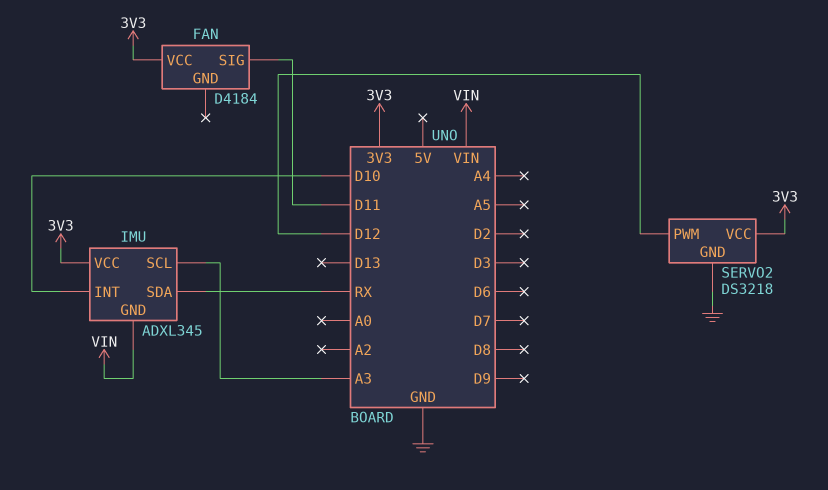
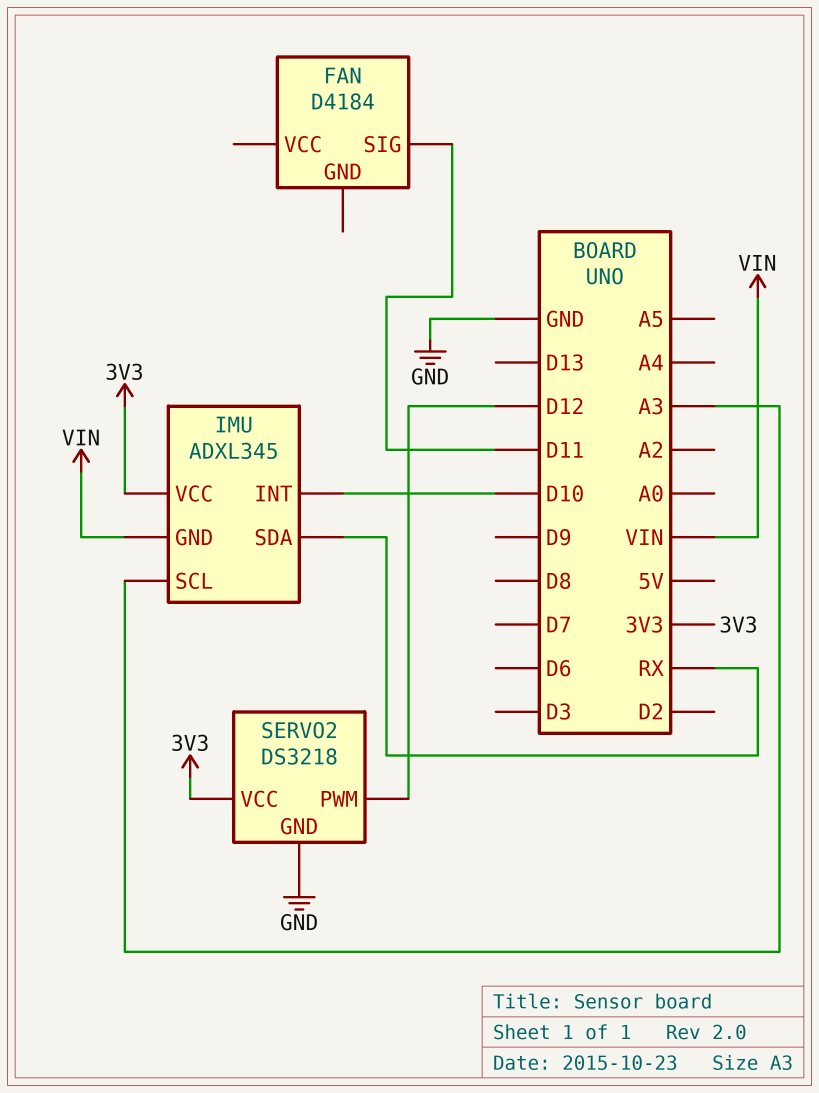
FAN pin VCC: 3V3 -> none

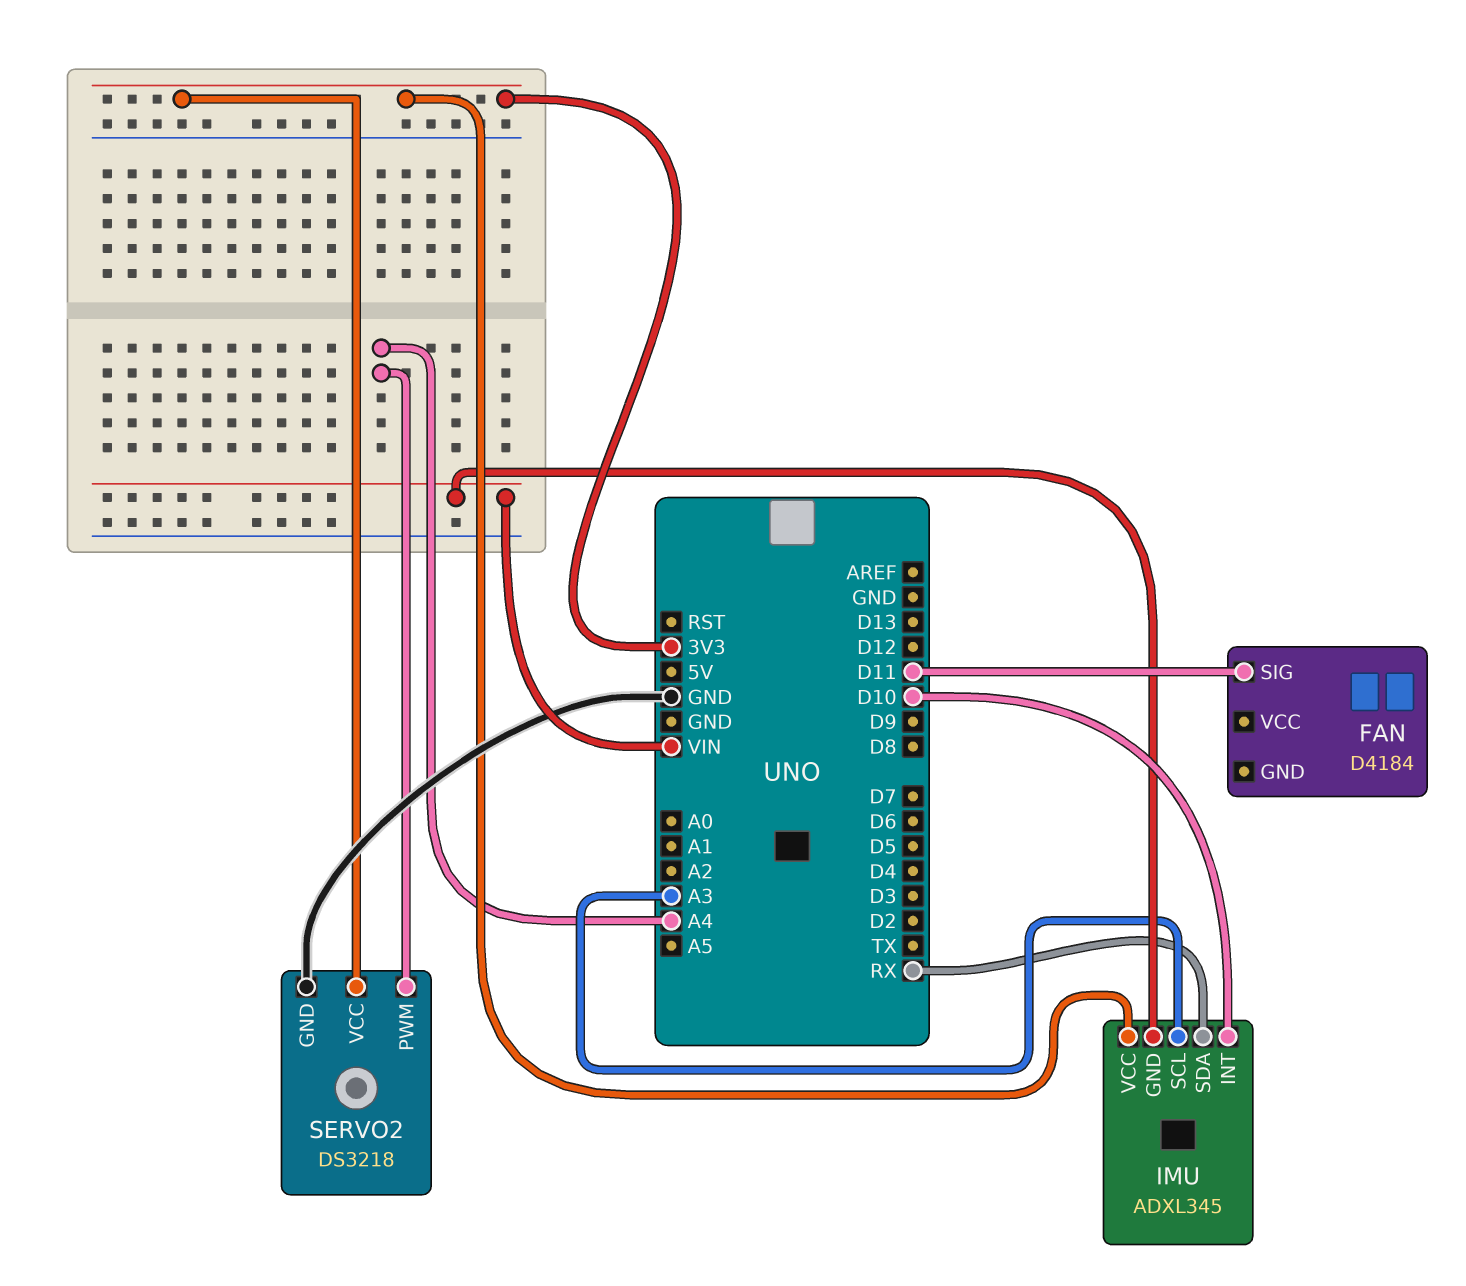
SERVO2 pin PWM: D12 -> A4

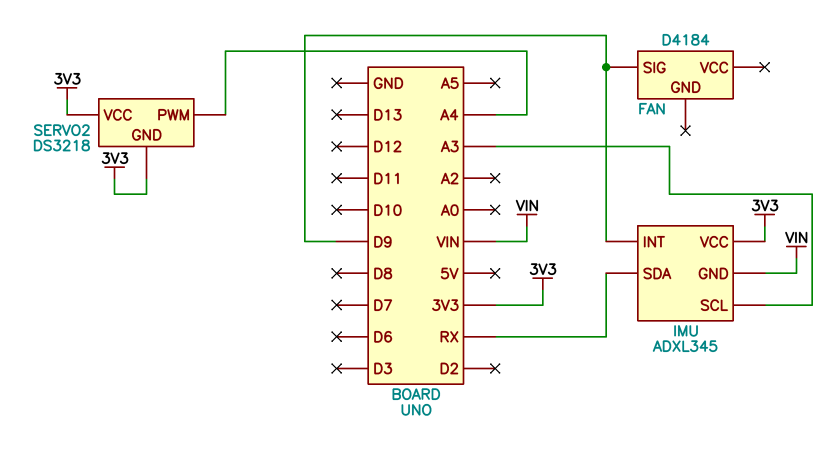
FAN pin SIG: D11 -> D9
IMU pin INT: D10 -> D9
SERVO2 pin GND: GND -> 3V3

== == ==

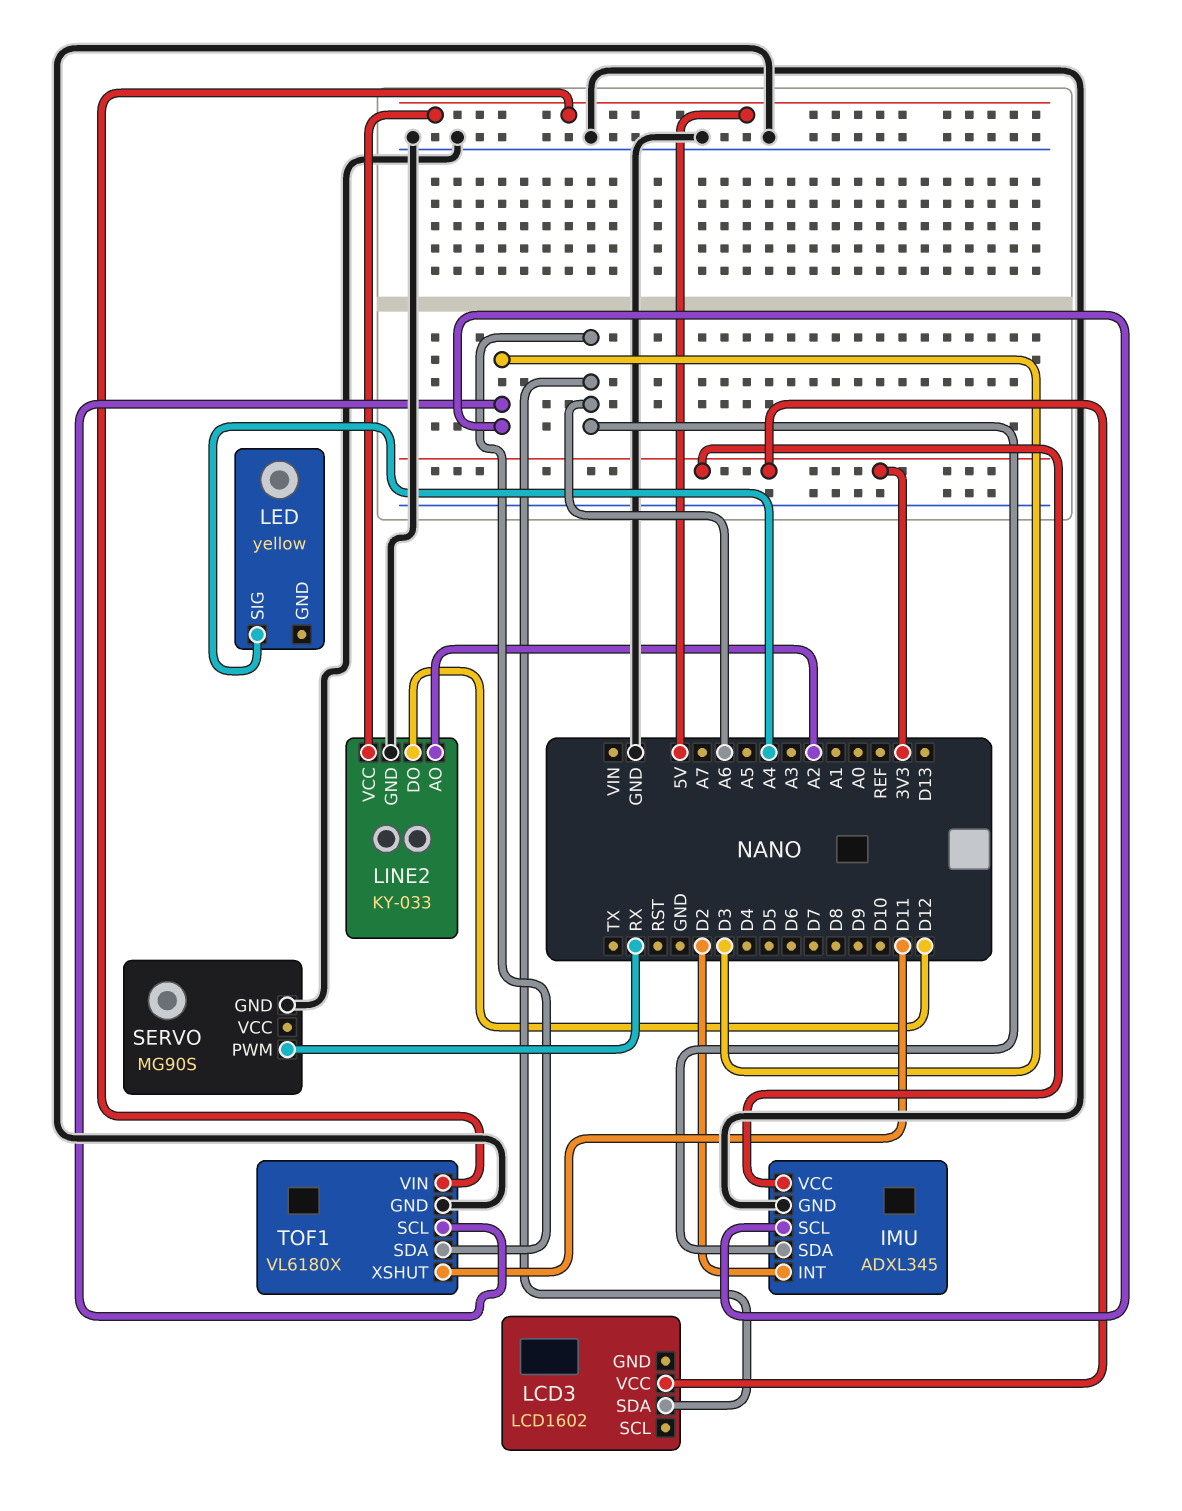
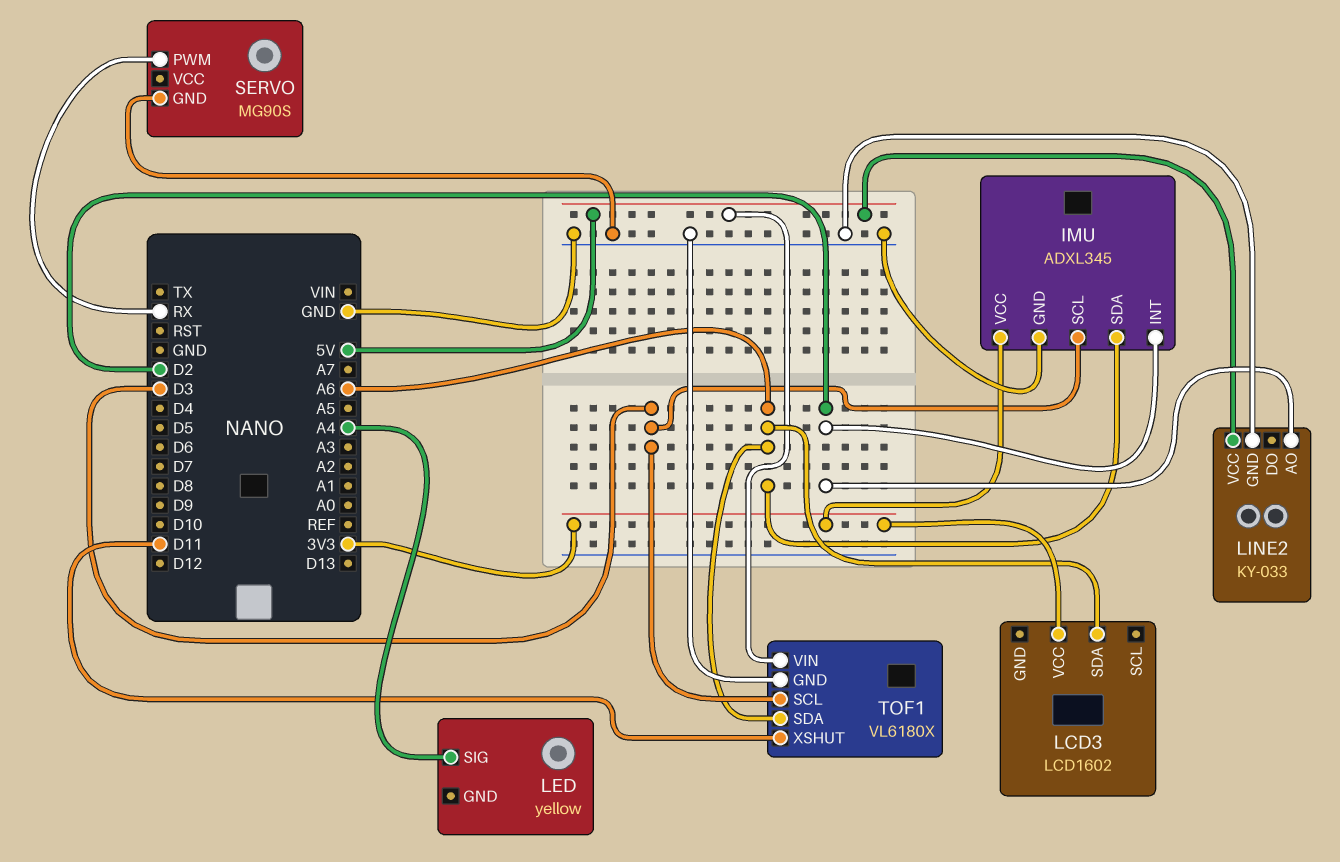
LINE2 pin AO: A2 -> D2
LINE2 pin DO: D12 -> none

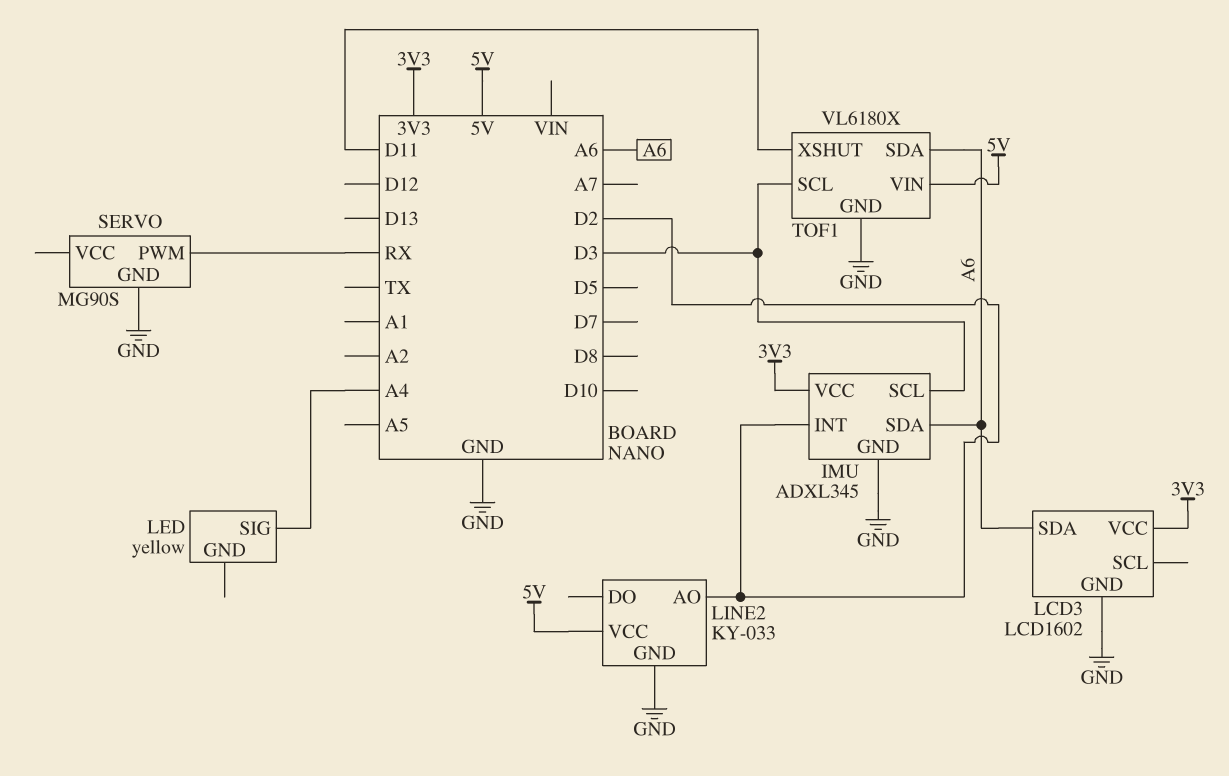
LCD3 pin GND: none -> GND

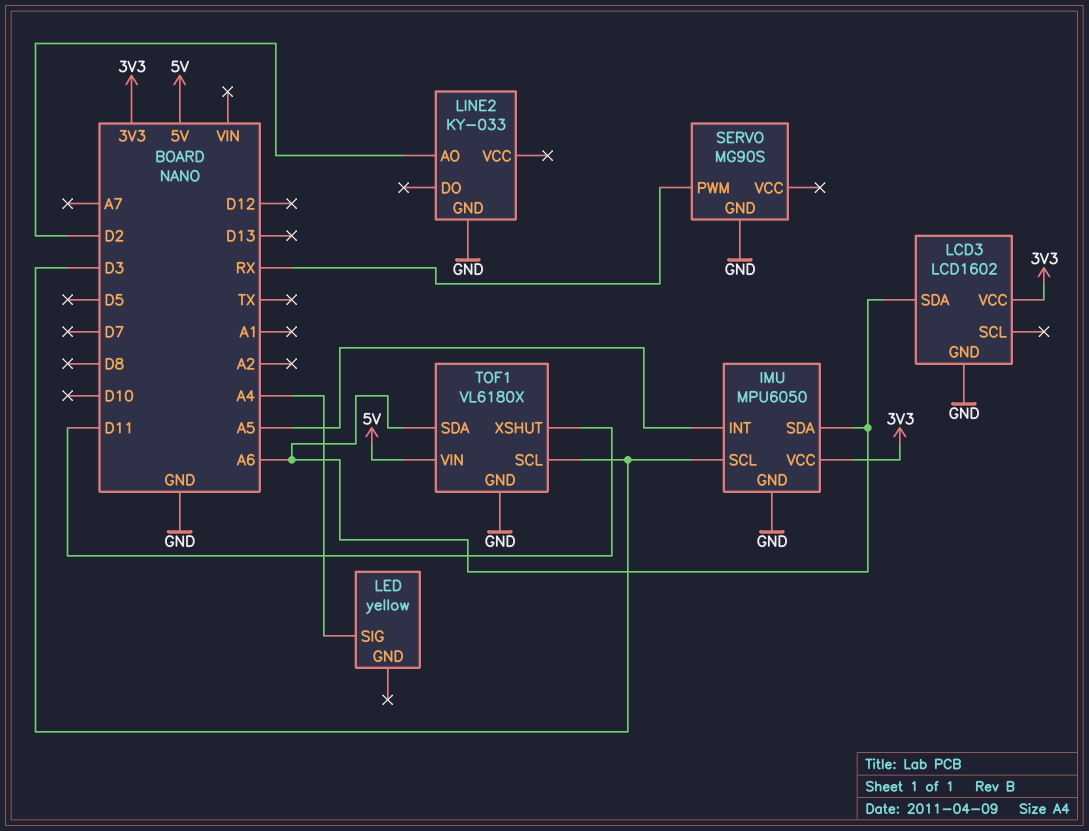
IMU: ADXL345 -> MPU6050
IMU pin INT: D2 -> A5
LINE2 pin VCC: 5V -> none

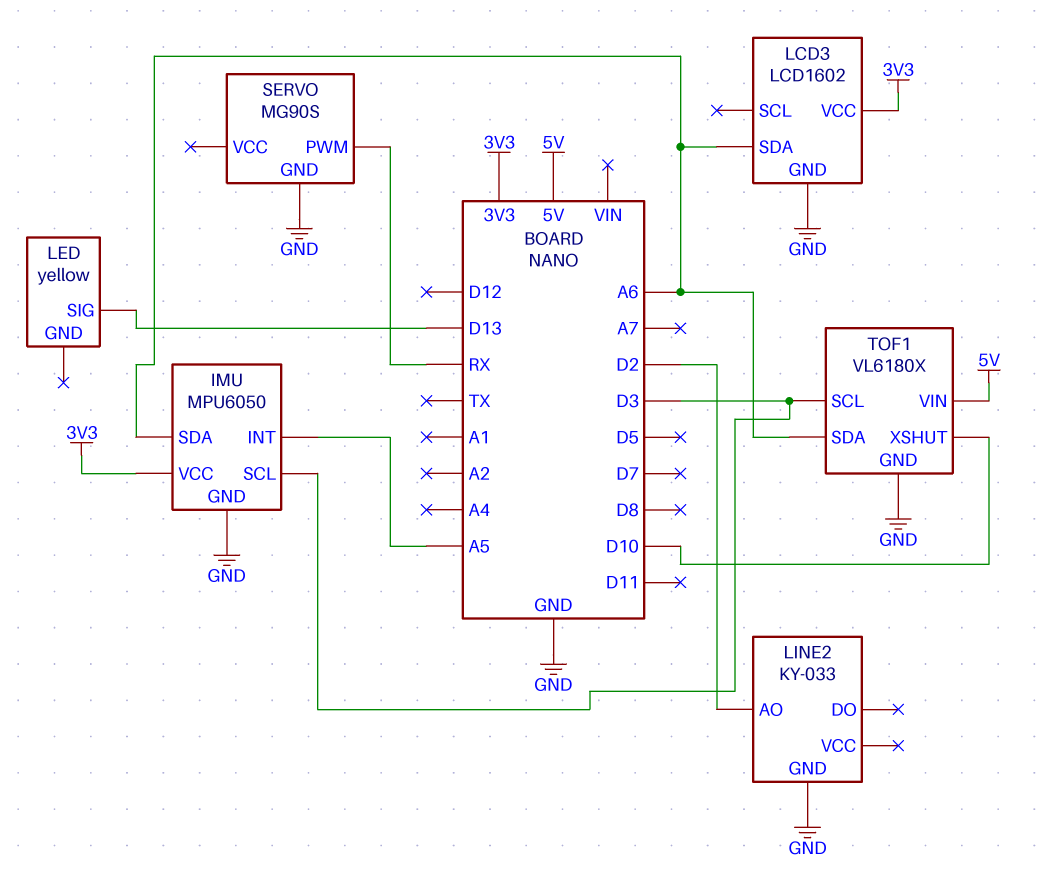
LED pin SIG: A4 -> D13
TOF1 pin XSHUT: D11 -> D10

== == ==

## Exercise instructions
Write out word for word the lines of the listing above from the line with "LINE2 pin AO: A2 -> D2" to the line with "TOF1 pin XSHUT: D11 -> D10", taking in both of those lines but no pictures.

## Written response
LINE2 pin AO: A2 -> D2
LINE2 pin DO: D12 -> none

LCD3 pin GND: none -> GND

IMU: ADXL345 -> MPU6050
IMU pin INT: D2 -> A5
LINE2 pin VCC: 5V -> none

LED pin SIG: A4 -> D13
TOF1 pin XSHUT: D11 -> D10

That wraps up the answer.